Required work:
An exact copy of the entries is needed, with every picture left out.

Source data:
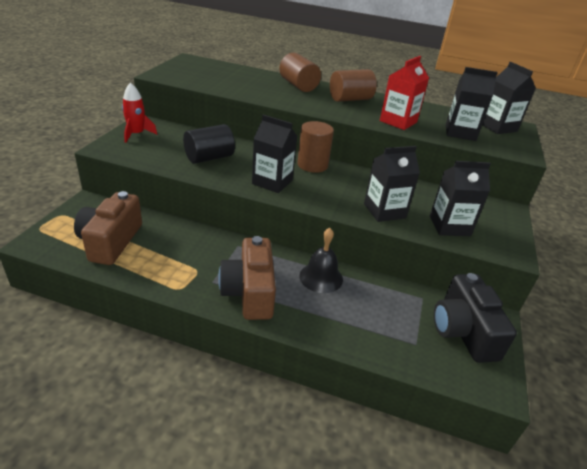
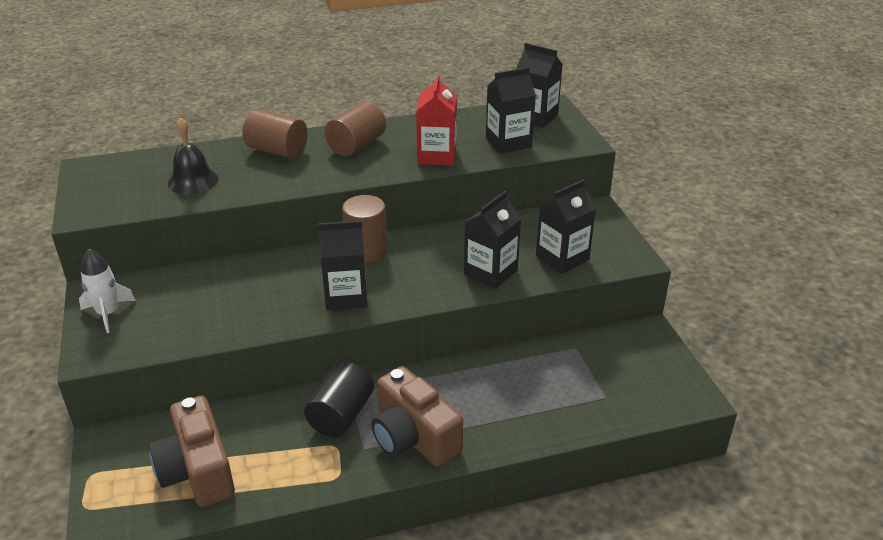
camera: 30 degrees left, 0 degrees up
red rocket [122,82,157,143] -> white rocket [79,249,136,333]
black cylinder [183,124,235,164] -> black cylinder moved to [304,361,374,438]
black bell [299,228,343,293] -> black bell moved to [168,117,218,194]
black camera [434,273,517,363] -> none

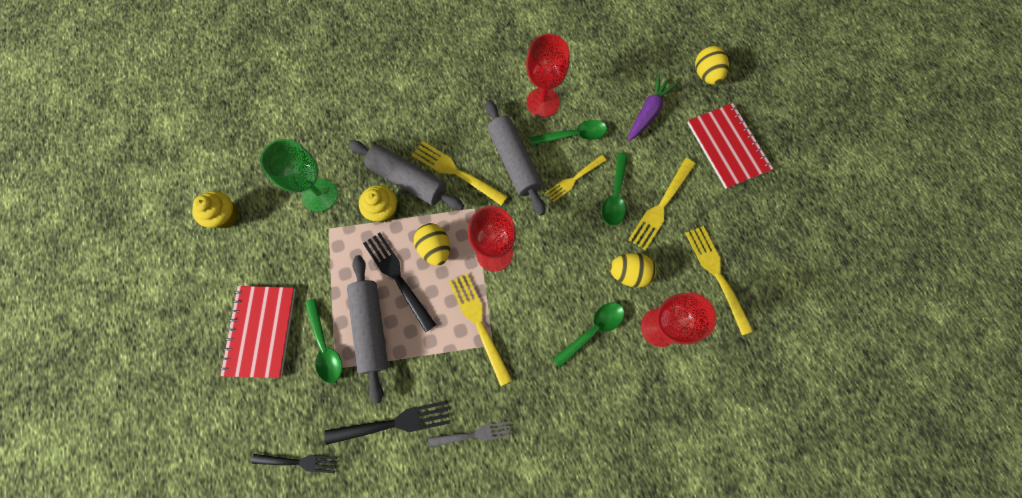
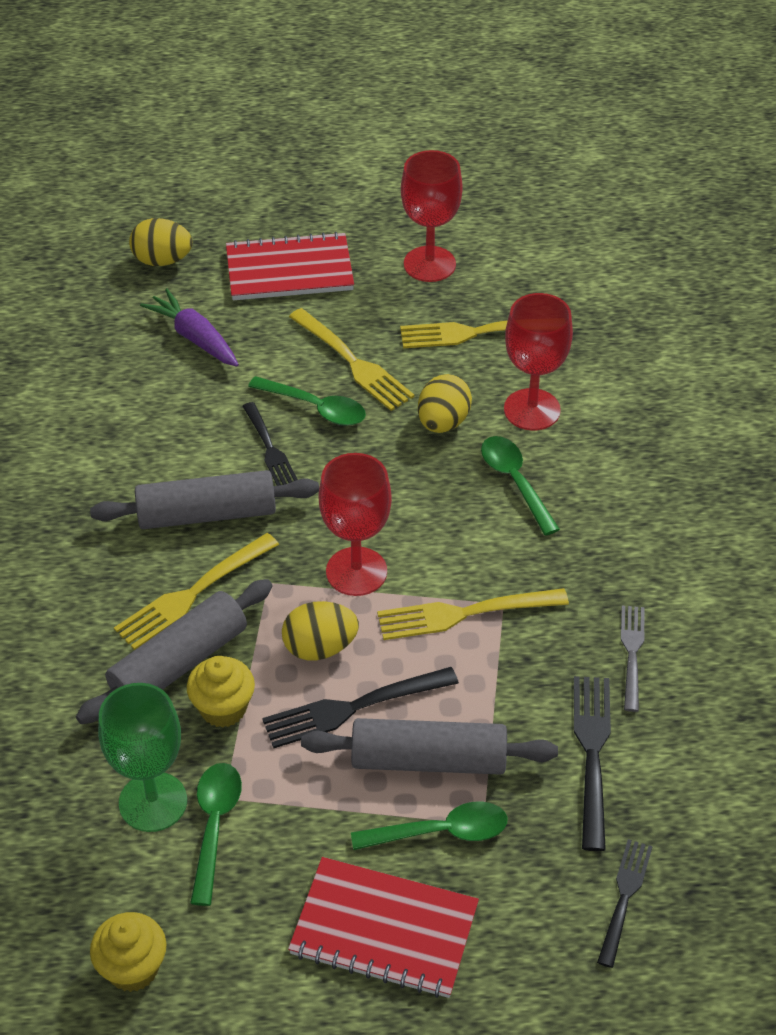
camera: 75 degrees left, 25 degrees down
red goblet [526,34,570,117] -> red goblet moved to [401,150,463,282]
green spoon [529,120,607,146] -> green spoon moved to [190,763,242,906]
yellow fork [545,155,606,202] -> black fork [243,402,298,486]

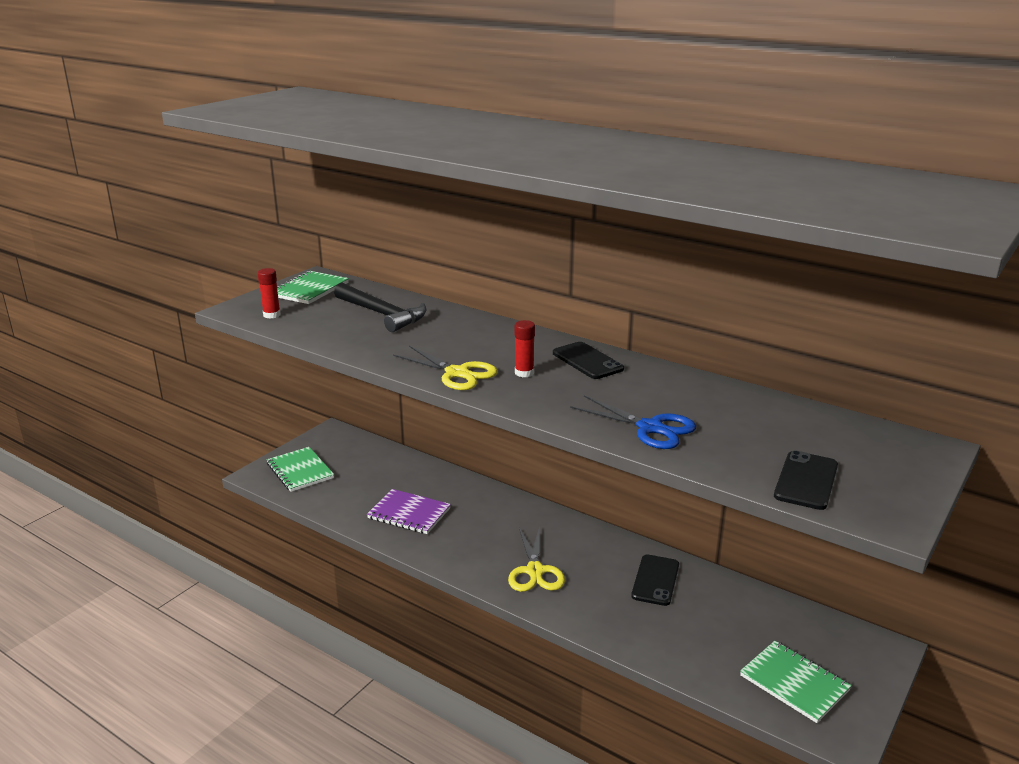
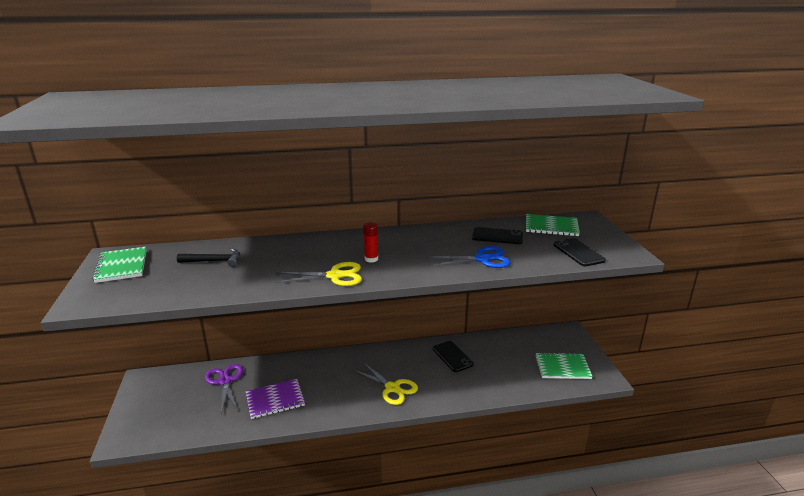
camera: 45 degrees left, 0 degrees up
red glue stick [258,268,281,319] -> none
green notebook [267,447,334,492] -> green notebook moved to [526,214,580,236]
black hammer [334,283,427,332] -> black hammer [177,249,240,267], size x0.66
black phone [553,342,624,379] -> black phone moved to [472,227,523,244]
none -> purple scissors [205,364,243,413]

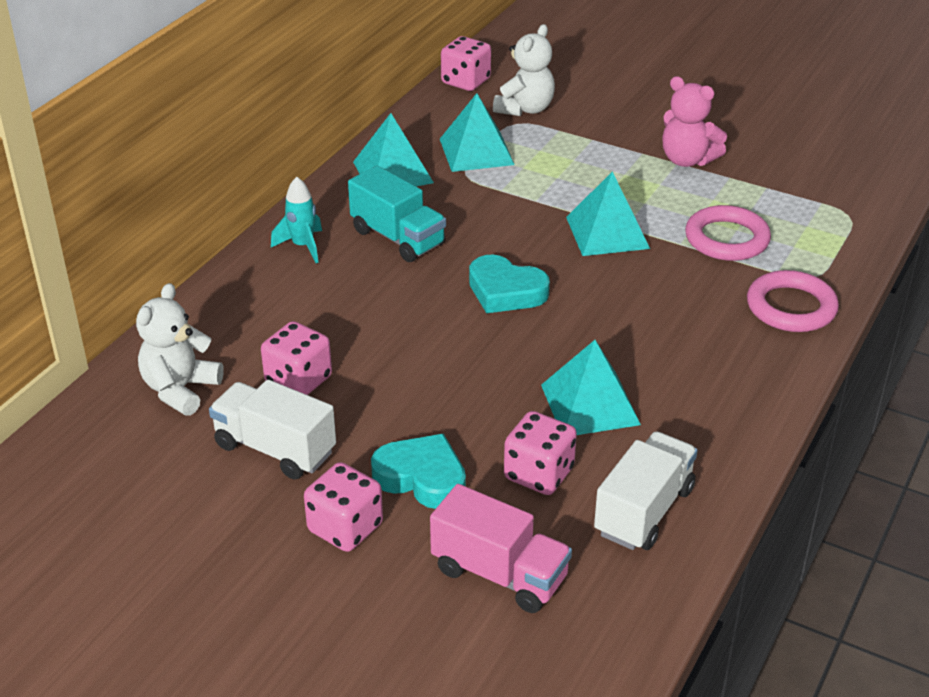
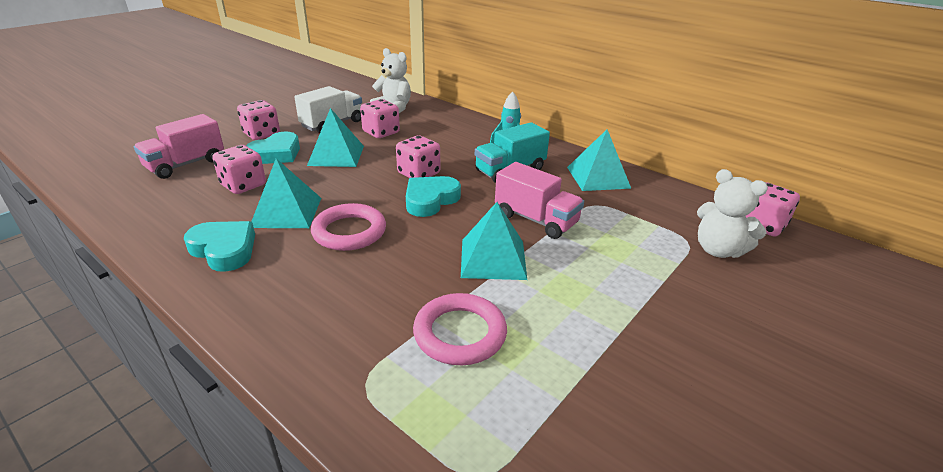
camera: 100 degrees right, 5 degrees down
turquoise pyramid [440,93,515,172] -> turquoise pyramid moved to [307,108,364,167]
white truck [594,431,698,550] -> none
pink teddy bear [662,76,727,167] -> none
pink ring [747,270,839,332] -> pink ring moved to [311,203,386,251]
none -> turquoise heart [184,221,255,272]
none -> pink dice [396,135,440,178]
none -> pink truck [495,162,584,239]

Answer space:
camera: 30 degrees left, 0 degrees up
red rocket [122,82,157,143] -> white rocket [79,249,136,333]
black cylinder [183,124,235,164] -> black cylinder moved to [304,361,374,438]
black bell [299,228,343,293] -> black bell moved to [168,117,218,194]
black camera [434,273,517,363] -> none

camera: 75 degrees left, 25 degrees down
red goblet [526,34,570,117] -> red goblet moved to [401,150,463,282]
green spoon [529,120,607,146] -> green spoon moved to [190,763,242,906]
yellow fork [545,155,606,202] -> black fork [243,402,298,486]

camera: 45 degrees left, 0 degrees up
red glue stick [258,268,281,319] -> none
green notebook [267,447,334,492] -> green notebook moved to [526,214,580,236]
black hammer [334,283,427,332] -> black hammer [177,249,240,267], size x0.66
black phone [553,342,624,379] -> black phone moved to [472,227,523,244]
none -> purple scissors [205,364,243,413]

camera: 100 degrees right, 5 degrees down
turquoise pyramid [440,93,515,172] -> turquoise pyramid moved to [307,108,364,167]
white truck [594,431,698,550] -> none
pink teddy bear [662,76,727,167] -> none
pink ring [747,270,839,332] -> pink ring moved to [311,203,386,251]
none -> turquoise heart [184,221,255,272]
none -> pink dice [396,135,440,178]
none -> pink truck [495,162,584,239]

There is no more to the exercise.